Working from the records below, repeat exactly the lines starting at the line that contains "D2: none -> diode (A N3, K VCC)" and ending at the line that contains "C10: none -> 1.5nF (BR_L, IND)", inclusive.
=== Section Start ===
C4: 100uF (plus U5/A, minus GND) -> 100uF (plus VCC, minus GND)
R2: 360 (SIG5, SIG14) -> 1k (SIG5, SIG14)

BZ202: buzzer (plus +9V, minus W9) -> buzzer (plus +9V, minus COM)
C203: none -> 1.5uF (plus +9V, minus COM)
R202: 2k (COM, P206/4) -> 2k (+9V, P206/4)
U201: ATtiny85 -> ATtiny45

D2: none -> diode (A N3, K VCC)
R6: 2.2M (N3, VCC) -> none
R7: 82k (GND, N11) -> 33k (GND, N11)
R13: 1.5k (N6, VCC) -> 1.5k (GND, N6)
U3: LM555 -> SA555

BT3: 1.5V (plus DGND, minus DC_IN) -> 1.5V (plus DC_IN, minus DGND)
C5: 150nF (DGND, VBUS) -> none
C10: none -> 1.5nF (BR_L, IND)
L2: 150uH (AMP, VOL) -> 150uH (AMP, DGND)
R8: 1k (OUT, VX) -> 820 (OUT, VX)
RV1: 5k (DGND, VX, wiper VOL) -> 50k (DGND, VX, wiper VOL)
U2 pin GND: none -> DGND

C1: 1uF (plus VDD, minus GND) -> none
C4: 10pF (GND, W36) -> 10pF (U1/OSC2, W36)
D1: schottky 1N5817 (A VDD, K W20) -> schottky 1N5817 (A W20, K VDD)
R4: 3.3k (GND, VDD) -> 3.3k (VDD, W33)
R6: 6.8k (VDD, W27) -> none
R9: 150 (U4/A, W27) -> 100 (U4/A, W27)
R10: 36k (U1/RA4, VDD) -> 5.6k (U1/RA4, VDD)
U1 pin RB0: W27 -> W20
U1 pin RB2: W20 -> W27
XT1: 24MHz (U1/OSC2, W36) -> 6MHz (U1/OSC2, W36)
=== Section End ===
### Reply to the task
D2: none -> diode (A N3, K VCC)
R6: 2.2M (N3, VCC) -> none
R7: 82k (GND, N11) -> 33k (GND, N11)
R13: 1.5k (N6, VCC) -> 1.5k (GND, N6)
U3: LM555 -> SA555

BT3: 1.5V (plus DGND, minus DC_IN) -> 1.5V (plus DC_IN, minus DGND)
C5: 150nF (DGND, VBUS) -> none
C10: none -> 1.5nF (BR_L, IND)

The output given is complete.